[Change detection data]
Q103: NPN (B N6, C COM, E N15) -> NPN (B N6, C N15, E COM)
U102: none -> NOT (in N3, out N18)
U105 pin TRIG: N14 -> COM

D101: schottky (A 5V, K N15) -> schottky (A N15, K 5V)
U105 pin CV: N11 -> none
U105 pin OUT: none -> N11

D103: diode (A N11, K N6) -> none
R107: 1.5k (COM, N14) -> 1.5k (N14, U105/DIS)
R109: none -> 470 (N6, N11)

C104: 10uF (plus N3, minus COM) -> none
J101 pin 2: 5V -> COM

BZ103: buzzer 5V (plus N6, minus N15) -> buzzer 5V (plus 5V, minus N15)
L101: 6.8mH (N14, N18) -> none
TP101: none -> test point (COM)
...
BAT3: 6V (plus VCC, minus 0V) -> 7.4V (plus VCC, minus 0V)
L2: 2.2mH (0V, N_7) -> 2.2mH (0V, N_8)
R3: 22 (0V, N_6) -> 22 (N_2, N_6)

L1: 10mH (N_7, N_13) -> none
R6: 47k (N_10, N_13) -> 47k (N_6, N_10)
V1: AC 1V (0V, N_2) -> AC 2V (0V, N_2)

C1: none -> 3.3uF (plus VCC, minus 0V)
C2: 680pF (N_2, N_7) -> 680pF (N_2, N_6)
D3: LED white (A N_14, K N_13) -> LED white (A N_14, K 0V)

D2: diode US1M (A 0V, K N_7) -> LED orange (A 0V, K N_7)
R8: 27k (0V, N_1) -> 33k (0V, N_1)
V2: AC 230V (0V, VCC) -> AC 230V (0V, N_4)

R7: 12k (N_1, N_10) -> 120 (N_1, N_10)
...
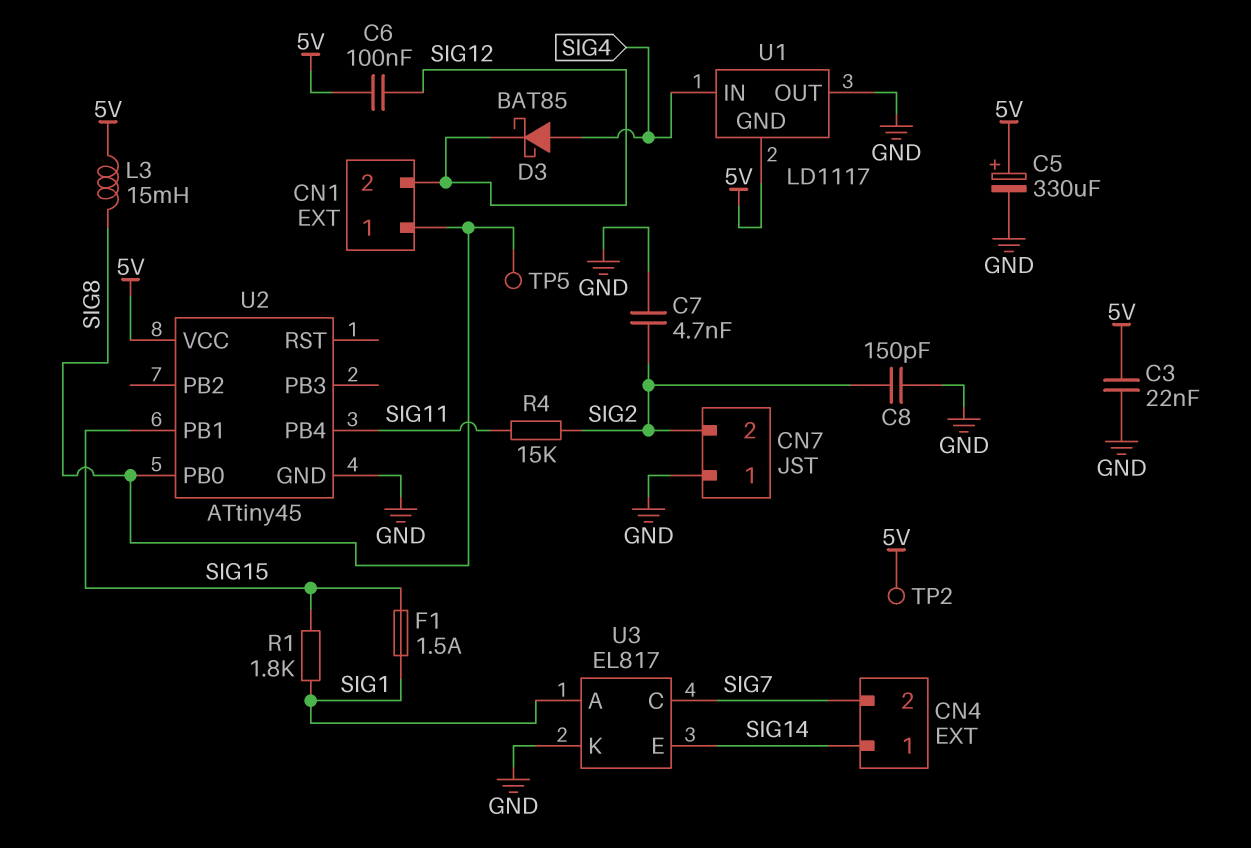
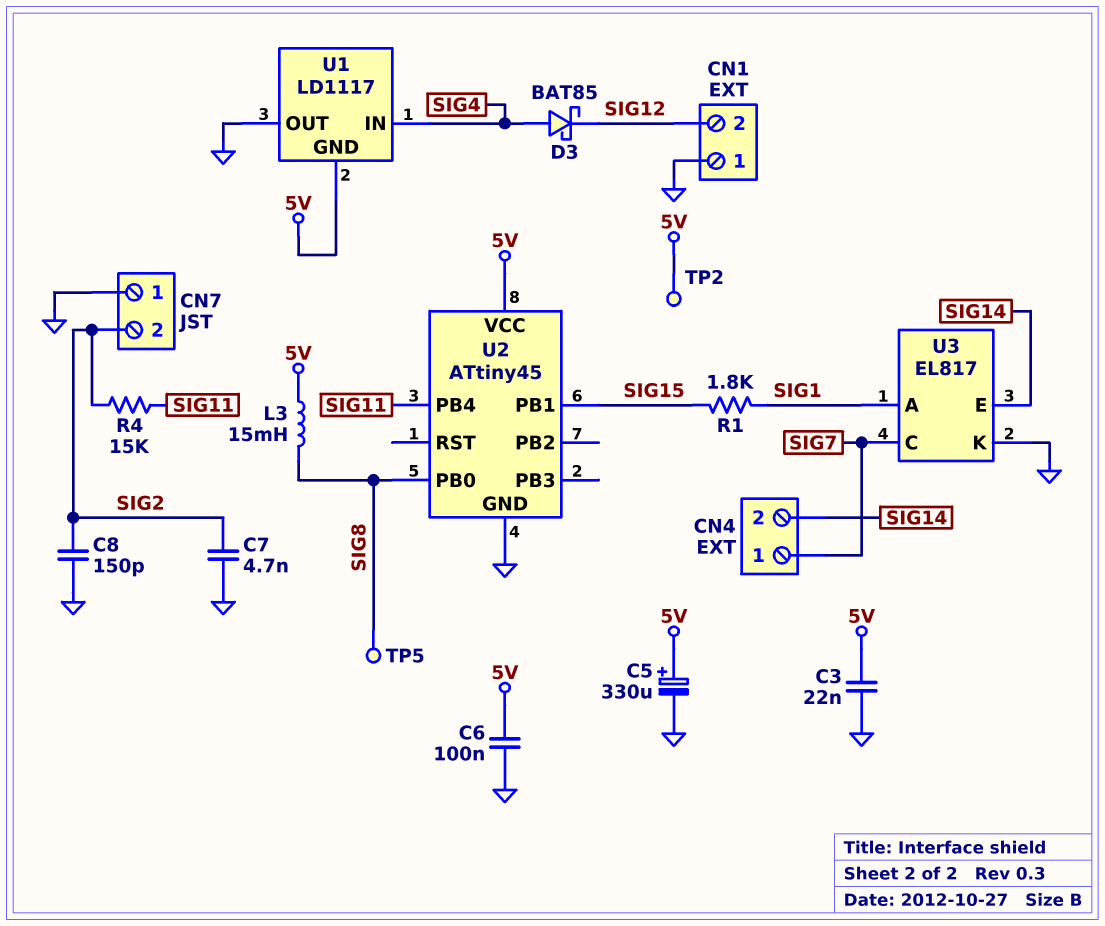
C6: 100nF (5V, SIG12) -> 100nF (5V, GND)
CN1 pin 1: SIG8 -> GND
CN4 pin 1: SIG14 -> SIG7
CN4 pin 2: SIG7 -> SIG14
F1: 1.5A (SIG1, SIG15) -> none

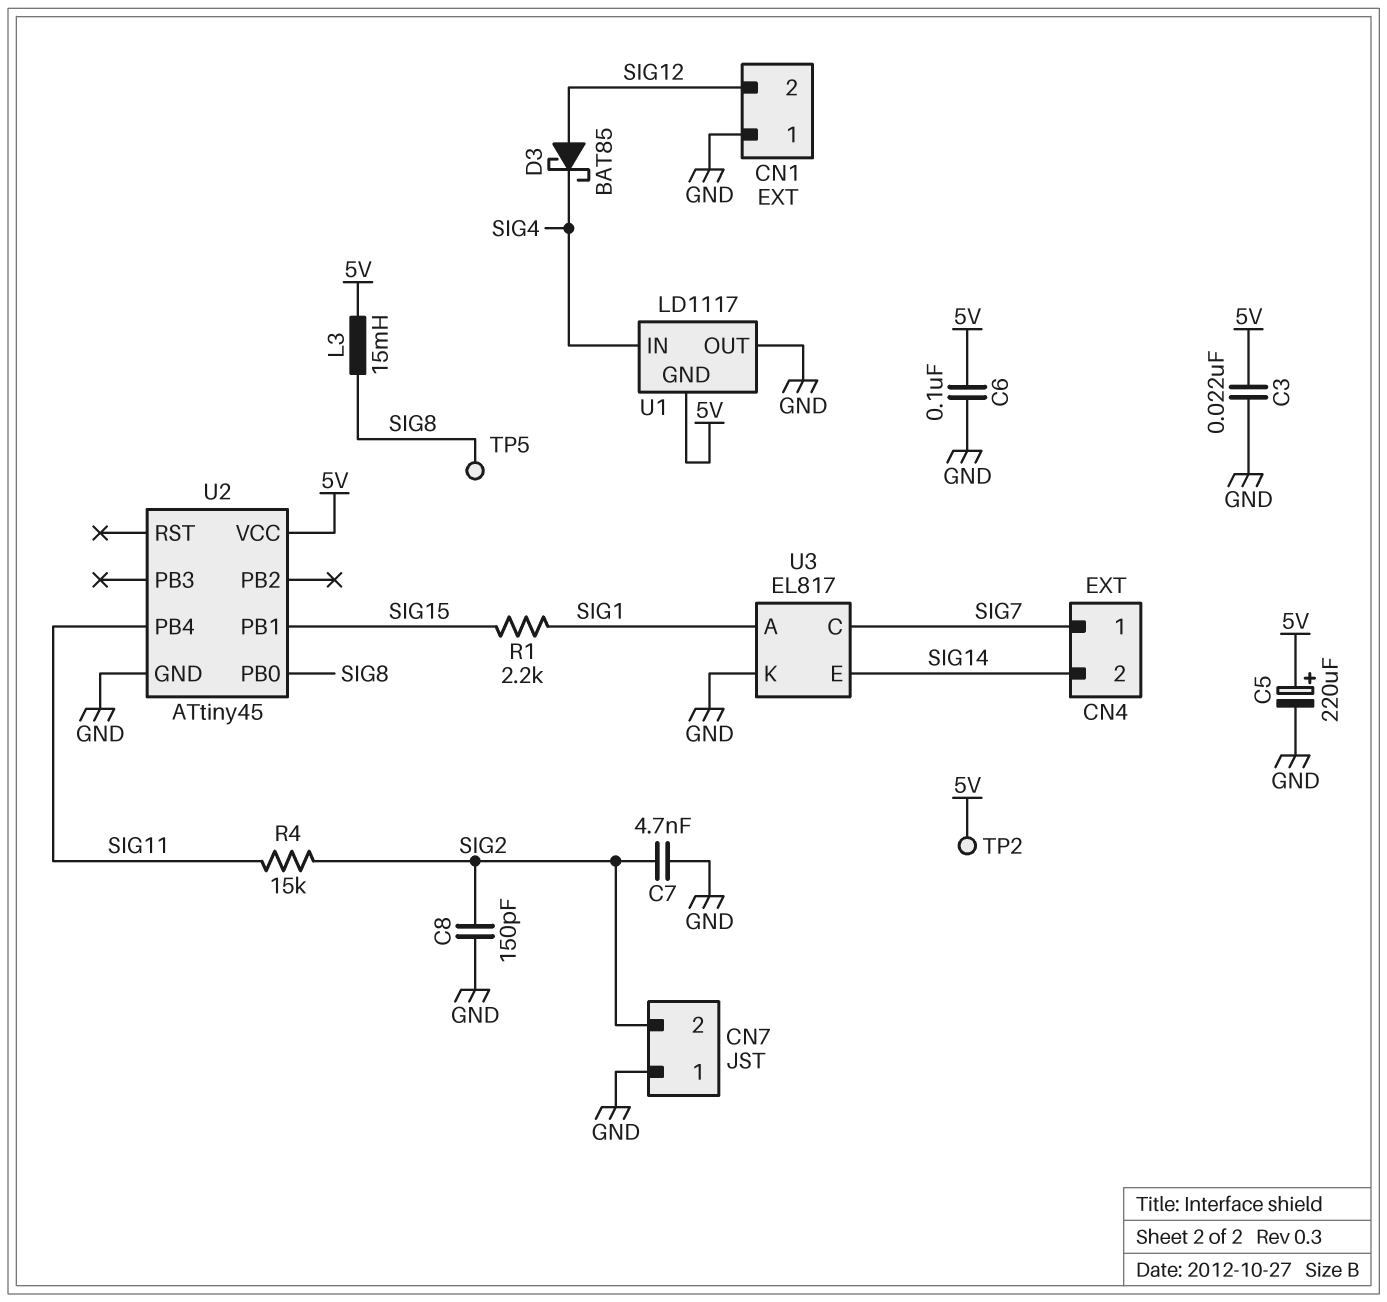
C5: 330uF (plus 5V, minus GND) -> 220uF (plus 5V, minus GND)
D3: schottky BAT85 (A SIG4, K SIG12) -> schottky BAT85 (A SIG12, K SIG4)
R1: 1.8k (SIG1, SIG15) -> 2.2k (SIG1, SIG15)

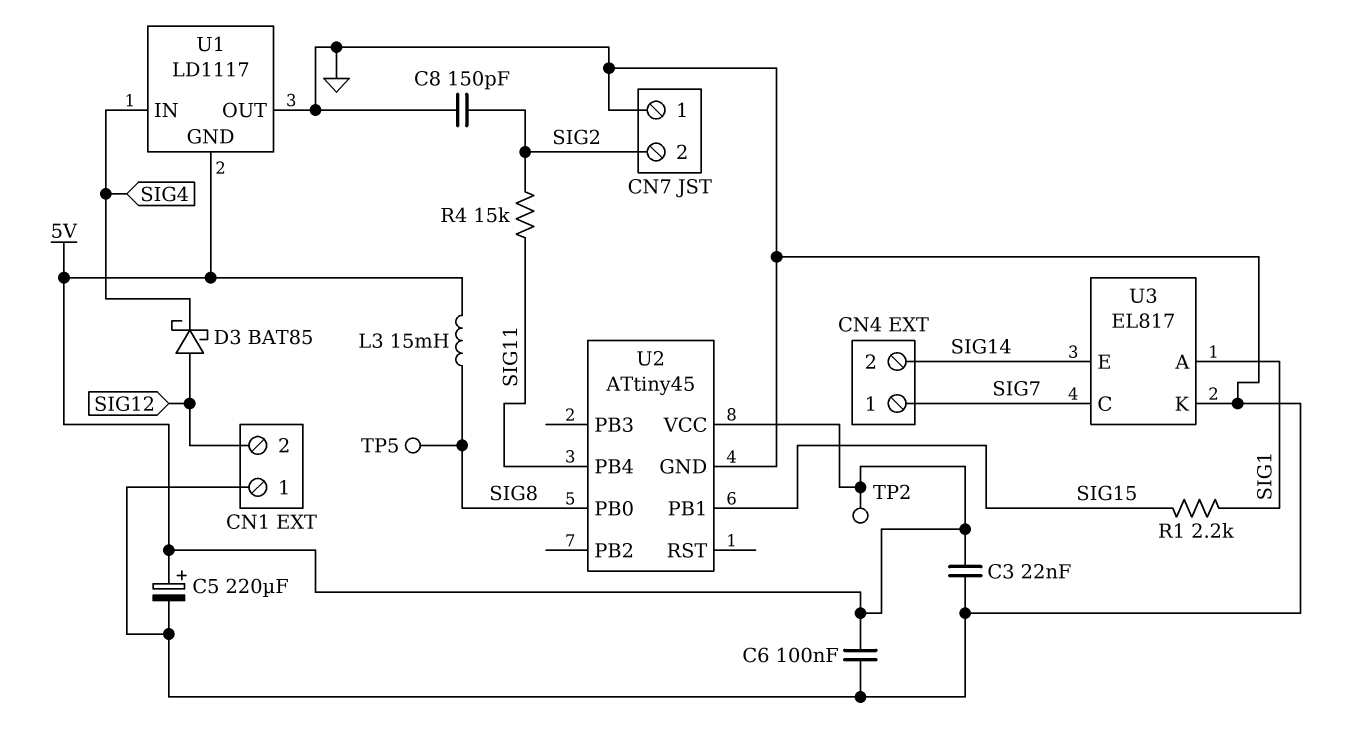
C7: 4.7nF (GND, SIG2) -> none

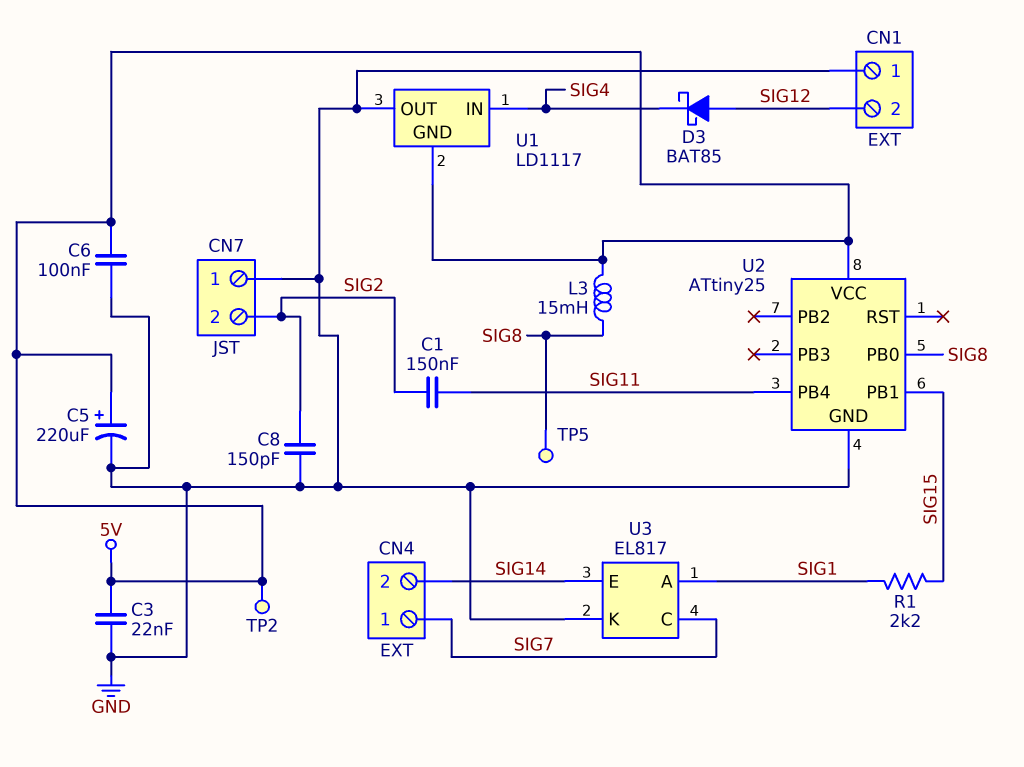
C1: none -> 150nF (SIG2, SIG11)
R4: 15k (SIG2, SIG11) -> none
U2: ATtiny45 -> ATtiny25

Exercise objective:
What you return must be the lines above that run from the line with "U102: none -> NOT (in N3, out N18)" to the line with "TP101: none -> test point (COM)", inclusive, each copied exactly.

Worked solution:
U102: none -> NOT (in N3, out N18)
U105 pin TRIG: N14 -> COM

D101: schottky (A 5V, K N15) -> schottky (A N15, K 5V)
U105 pin CV: N11 -> none
U105 pin OUT: none -> N11

D103: diode (A N11, K N6) -> none
R107: 1.5k (COM, N14) -> 1.5k (N14, U105/DIS)
R109: none -> 470 (N6, N11)

C104: 10uF (plus N3, minus COM) -> none
J101 pin 2: 5V -> COM

BZ103: buzzer 5V (plus N6, minus N15) -> buzzer 5V (plus 5V, minus N15)
L101: 6.8mH (N14, N18) -> none
TP101: none -> test point (COM)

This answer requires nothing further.